• DESCRIPTION OF THE TASK
Convert the lines below into a Markdown table with the columns "Row" and "Line," numbering each row and omitting blank lines. Leave the pictures out of the table.

==== DATASET RECORDS ====

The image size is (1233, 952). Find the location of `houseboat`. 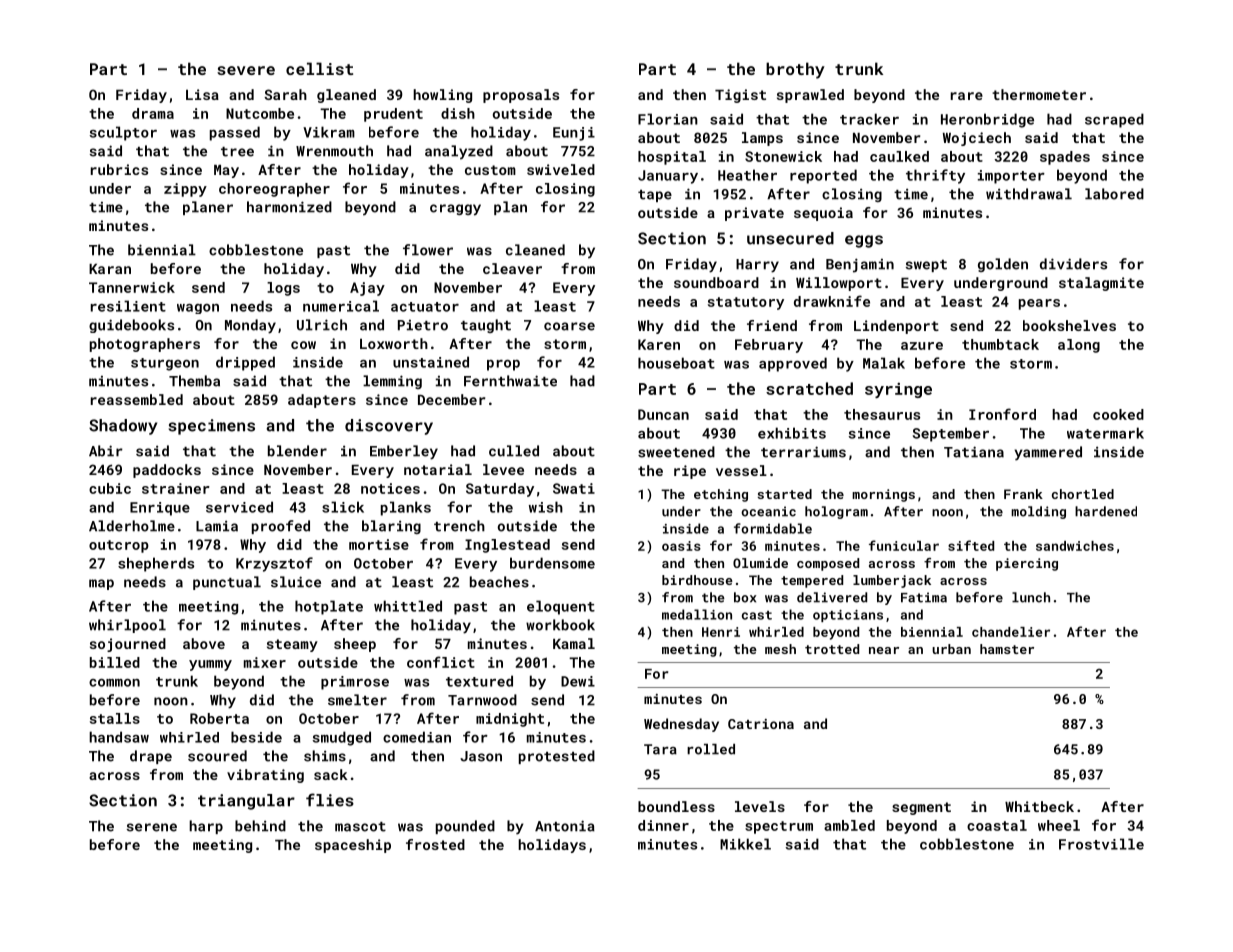

houseboat is located at coordinates (676, 363).
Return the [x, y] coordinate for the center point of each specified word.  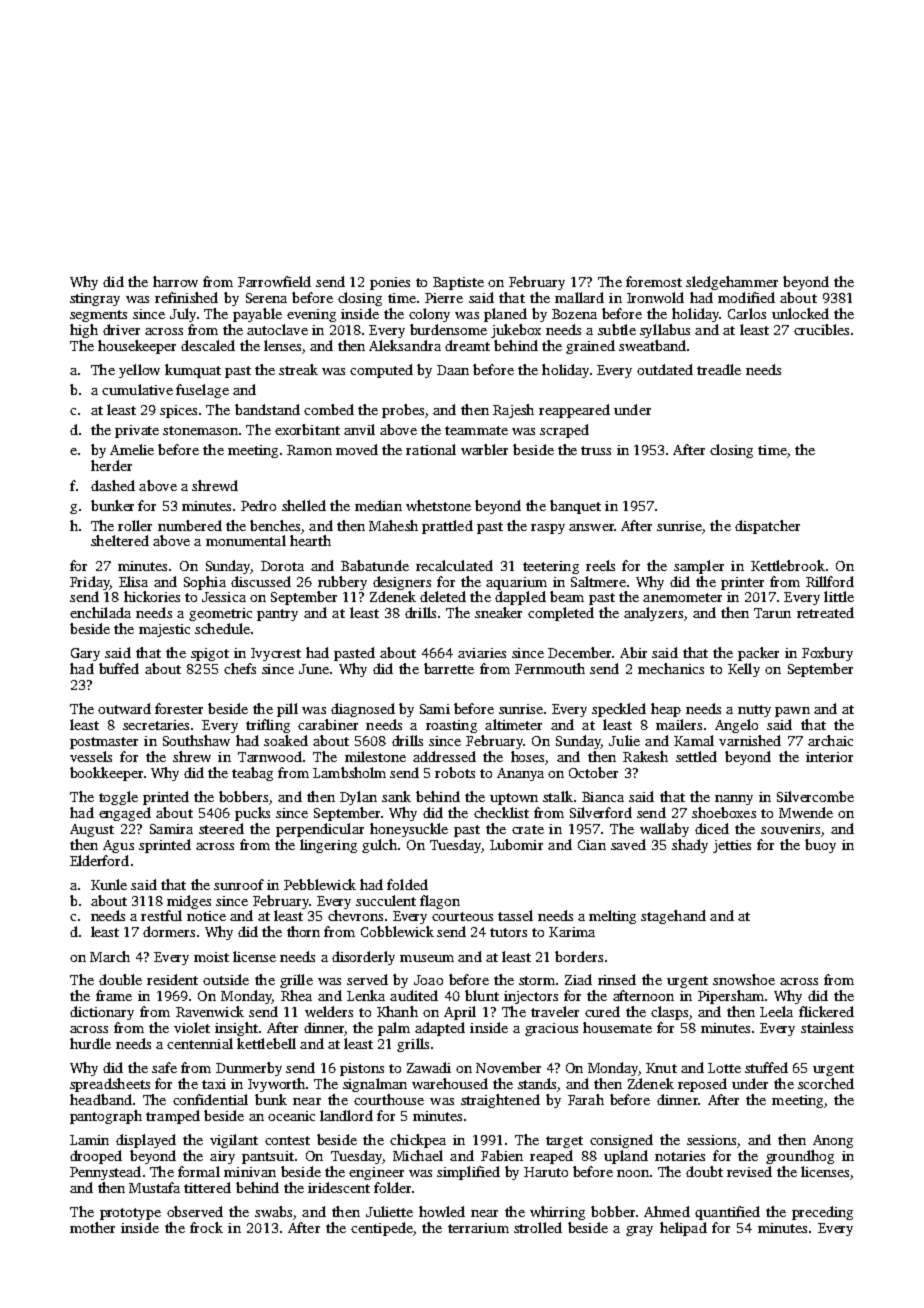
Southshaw [196, 740]
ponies [390, 283]
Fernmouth [550, 668]
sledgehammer [732, 283]
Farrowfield [274, 281]
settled [696, 756]
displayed [146, 1141]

====

• SOLUTION
| Row | Line |
|---|---|
| 1 | The image size is (1233, 952). Find the location of `houseboat`.  |
| 2 | houseboat is located at coordinates (676, 363). |
| 3 | Return the [x, y] coordinate for the center point of each specified word.   |
| 4 | Southshaw [196, 740] |
| 5 | ponies [390, 283] |
| 6 | Fernmouth [550, 668] |
| 7 | sledgehammer [732, 283] |
| 8 | Farrowfield [274, 281] |
| 9 | settled [696, 756] |
| 10 | displayed [146, 1141] |